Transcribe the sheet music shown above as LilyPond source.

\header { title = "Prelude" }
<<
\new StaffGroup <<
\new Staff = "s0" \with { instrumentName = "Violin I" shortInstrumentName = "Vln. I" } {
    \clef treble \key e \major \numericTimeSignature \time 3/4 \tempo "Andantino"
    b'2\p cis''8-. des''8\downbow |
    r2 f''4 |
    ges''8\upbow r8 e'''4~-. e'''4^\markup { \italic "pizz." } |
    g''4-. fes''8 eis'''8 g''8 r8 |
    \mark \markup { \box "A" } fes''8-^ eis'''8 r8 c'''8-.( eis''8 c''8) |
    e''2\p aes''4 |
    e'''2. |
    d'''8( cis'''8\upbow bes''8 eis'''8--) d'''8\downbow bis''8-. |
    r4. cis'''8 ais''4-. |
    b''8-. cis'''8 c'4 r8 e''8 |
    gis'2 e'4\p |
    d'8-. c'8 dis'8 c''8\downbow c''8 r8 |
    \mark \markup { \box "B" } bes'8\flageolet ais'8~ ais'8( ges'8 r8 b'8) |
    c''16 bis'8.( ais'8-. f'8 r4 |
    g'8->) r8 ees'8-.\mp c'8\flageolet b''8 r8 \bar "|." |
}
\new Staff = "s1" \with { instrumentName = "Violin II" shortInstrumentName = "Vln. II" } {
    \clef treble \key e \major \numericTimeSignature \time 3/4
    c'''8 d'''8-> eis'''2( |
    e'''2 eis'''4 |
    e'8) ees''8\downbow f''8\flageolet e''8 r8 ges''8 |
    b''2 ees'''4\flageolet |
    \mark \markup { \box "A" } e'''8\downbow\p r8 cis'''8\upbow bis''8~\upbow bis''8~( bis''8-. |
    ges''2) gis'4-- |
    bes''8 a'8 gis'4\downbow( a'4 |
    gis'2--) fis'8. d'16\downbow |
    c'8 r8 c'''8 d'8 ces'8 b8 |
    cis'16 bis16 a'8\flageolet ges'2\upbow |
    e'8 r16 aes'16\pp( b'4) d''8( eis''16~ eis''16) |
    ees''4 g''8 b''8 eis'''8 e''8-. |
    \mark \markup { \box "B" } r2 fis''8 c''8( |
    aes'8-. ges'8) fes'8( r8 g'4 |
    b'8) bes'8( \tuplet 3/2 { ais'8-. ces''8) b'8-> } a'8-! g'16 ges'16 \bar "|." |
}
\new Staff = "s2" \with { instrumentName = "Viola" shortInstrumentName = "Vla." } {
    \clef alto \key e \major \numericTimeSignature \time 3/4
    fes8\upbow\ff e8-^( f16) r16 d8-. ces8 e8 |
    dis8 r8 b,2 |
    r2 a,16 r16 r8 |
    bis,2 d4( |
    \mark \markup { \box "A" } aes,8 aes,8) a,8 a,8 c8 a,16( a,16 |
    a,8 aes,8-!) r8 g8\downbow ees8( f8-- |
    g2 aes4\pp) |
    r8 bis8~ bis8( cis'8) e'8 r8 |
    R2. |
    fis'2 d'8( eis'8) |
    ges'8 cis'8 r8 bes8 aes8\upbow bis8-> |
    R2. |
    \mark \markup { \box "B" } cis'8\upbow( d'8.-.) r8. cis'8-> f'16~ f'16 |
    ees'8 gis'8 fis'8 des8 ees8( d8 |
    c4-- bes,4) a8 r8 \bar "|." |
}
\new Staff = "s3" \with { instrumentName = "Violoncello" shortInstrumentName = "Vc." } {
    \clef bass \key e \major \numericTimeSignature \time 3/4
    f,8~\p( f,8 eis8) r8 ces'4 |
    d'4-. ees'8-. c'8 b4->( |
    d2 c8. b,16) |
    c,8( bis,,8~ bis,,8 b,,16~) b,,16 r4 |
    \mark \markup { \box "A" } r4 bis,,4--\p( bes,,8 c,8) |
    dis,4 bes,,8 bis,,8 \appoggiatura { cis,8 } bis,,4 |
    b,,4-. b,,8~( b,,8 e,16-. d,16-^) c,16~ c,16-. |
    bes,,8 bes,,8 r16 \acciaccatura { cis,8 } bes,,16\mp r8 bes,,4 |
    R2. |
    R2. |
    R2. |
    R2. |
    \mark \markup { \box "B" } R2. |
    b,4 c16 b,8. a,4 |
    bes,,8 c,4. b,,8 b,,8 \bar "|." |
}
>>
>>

▶ Task statement:
Copy out every line in the entries above that contains the string "clef".

▶ Solution to the problem:
    \clef treble \key e \major \numericTimeSignature \time 3/4 \tempo "Andantino"
    \clef treble \key e \major \numericTimeSignature \time 3/4
    \clef alto \key e \major \numericTimeSignature \time 3/4
    \clef bass \key e \major \numericTimeSignature \time 3/4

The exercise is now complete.